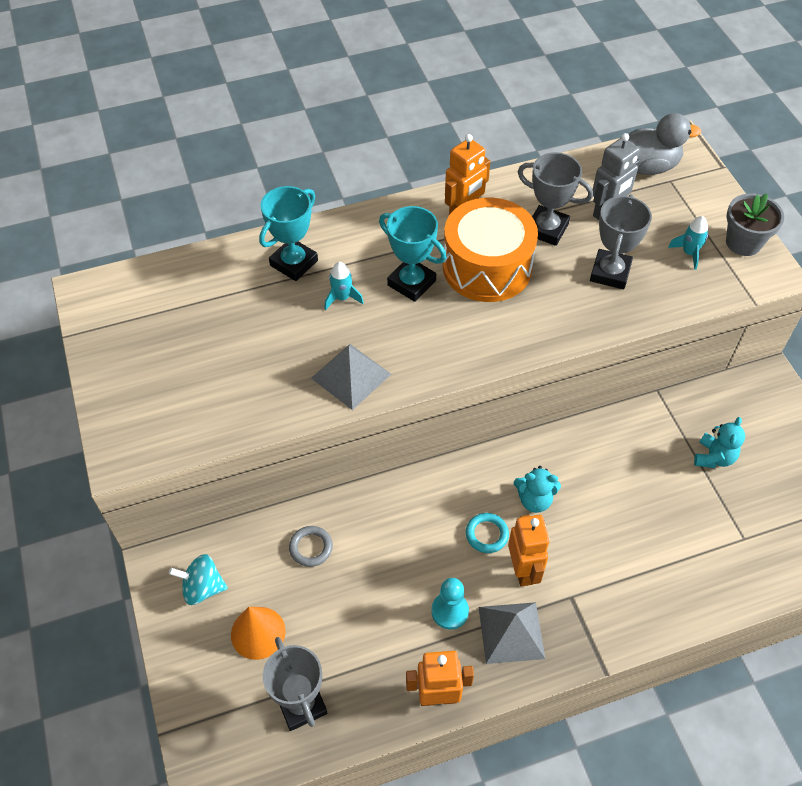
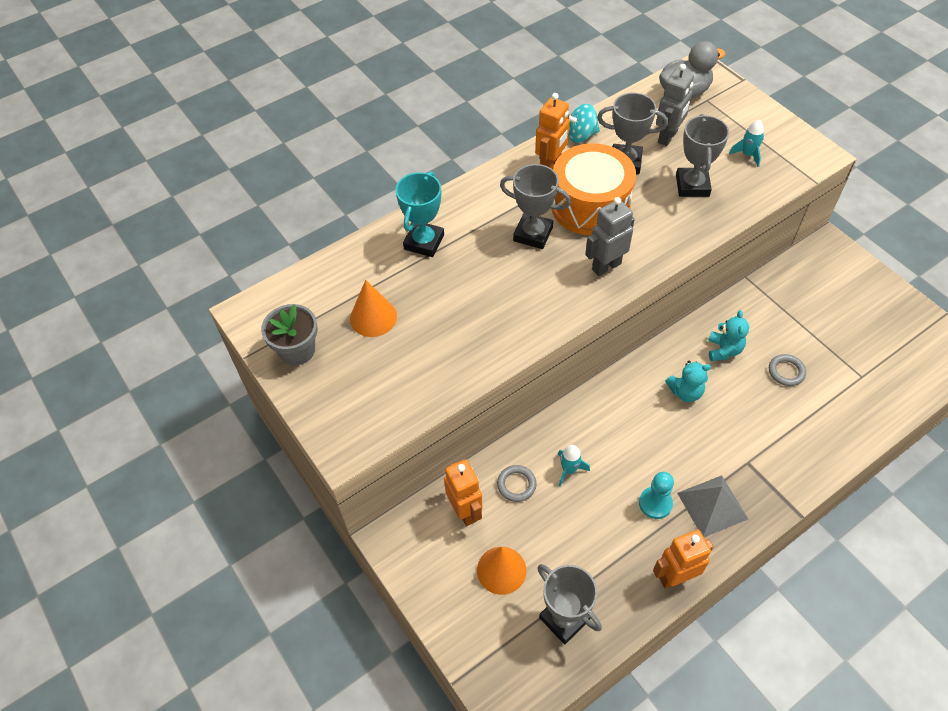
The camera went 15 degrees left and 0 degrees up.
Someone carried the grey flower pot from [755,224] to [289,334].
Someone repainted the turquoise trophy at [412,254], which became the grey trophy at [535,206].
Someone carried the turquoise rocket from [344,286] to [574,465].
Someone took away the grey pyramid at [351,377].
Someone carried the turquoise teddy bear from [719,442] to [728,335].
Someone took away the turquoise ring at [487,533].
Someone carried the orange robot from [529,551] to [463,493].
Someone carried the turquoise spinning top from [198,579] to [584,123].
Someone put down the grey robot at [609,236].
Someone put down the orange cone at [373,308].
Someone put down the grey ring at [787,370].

=-=-=-=-=

**Task instructions**
Only the pictures should be left out; the rest of the material above must be repeated exactly.

**Reply**
The camera went 15 degrees left and 0 degrees up.
Someone carried the grey flower pot from [755,224] to [289,334].
Someone repainted the turquoise trophy at [412,254], which became the grey trophy at [535,206].
Someone carried the turquoise rocket from [344,286] to [574,465].
Someone took away the grey pyramid at [351,377].
Someone carried the turquoise teddy bear from [719,442] to [728,335].
Someone took away the turquoise ring at [487,533].
Someone carried the orange robot from [529,551] to [463,493].
Someone carried the turquoise spinning top from [198,579] to [584,123].
Someone put down the grey robot at [609,236].
Someone put down the orange cone at [373,308].
Someone put down the grey ring at [787,370].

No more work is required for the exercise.